» WHAT TO WORK ON: Locate the line containing "CN1 pin 2: 3V3 -> BR_R" in the data below. Reproduce it and every following line up to the end, exactly as given.

» DATA TO EXAMINE:
○ ○ ○ ○ ○
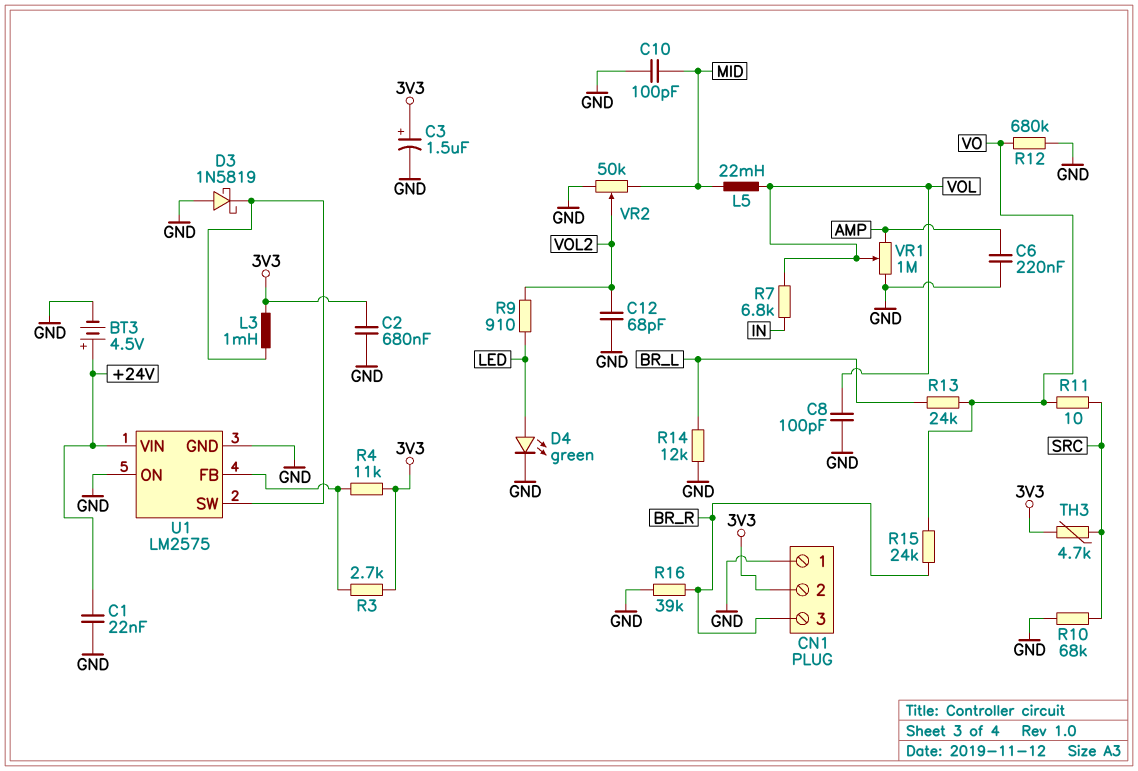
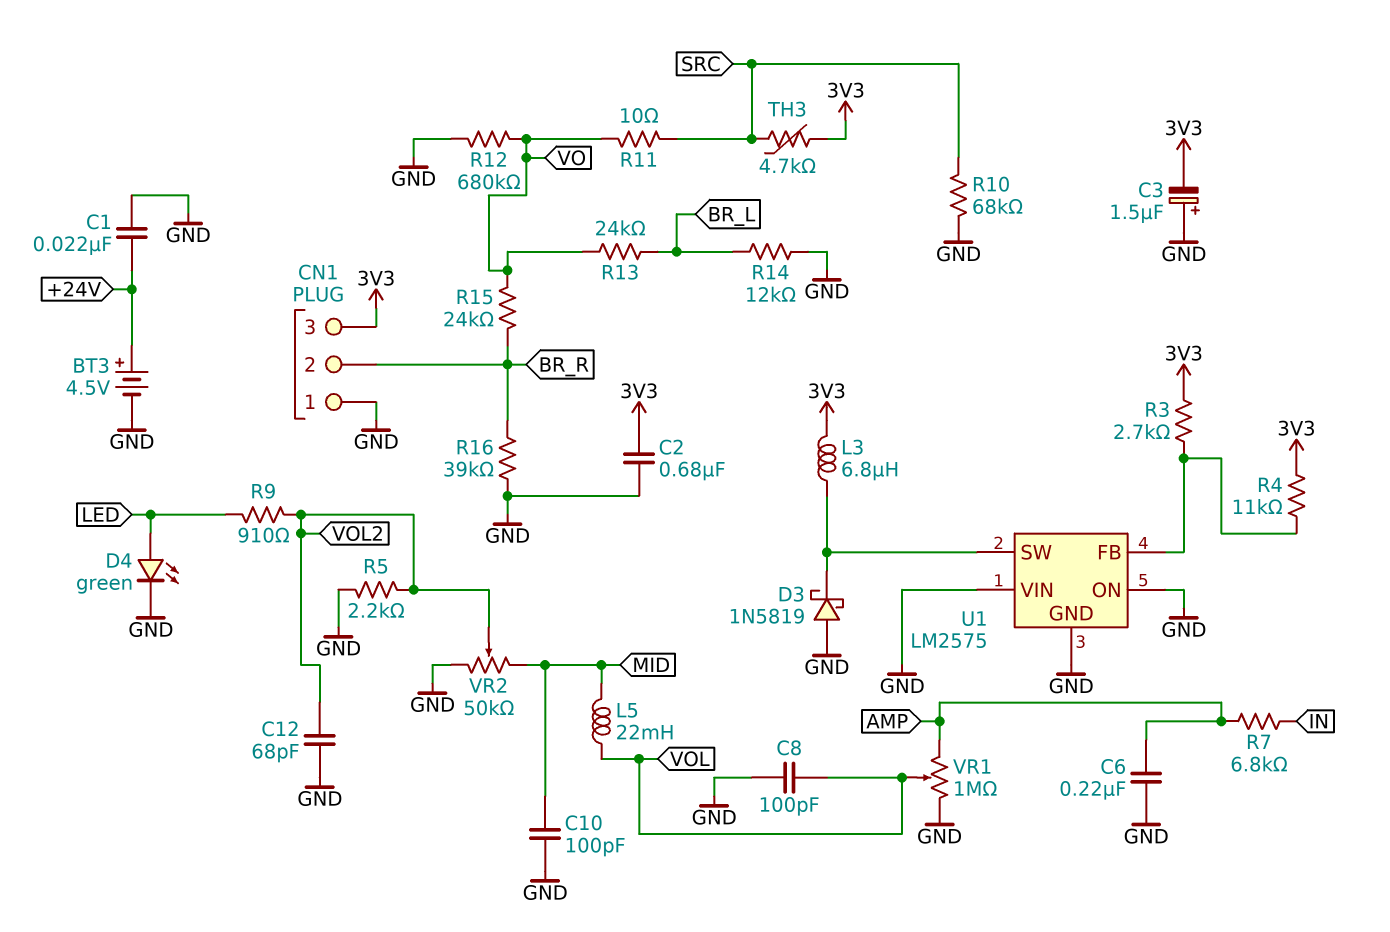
C3: 1.5uF (plus 3V3, minus GND) -> 1.5uF (plus GND, minus 3V3)
CN1 pin 2: 3V3 -> BR_R
CN1 pin 3: BR_R -> 3V3
L3: 1mH (3V3, U1/SW) -> 6.8uH (3V3, U1/SW)
R5: none -> 2.2k (GND, VOL2)
R7: 6.8k (IN, VOL) -> 6.8k (AMP, IN)
U1 pin VIN: +24V -> GND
○ ○ ○ ○ ○
» RESULT FOR THIS TASK:
CN1 pin 2: 3V3 -> BR_R
CN1 pin 3: BR_R -> 3V3
L3: 1mH (3V3, U1/SW) -> 6.8uH (3V3, U1/SW)
R5: none -> 2.2k (GND, VOL2)
R7: 6.8k (IN, VOL) -> 6.8k (AMP, IN)
U1 pin VIN: +24V -> GND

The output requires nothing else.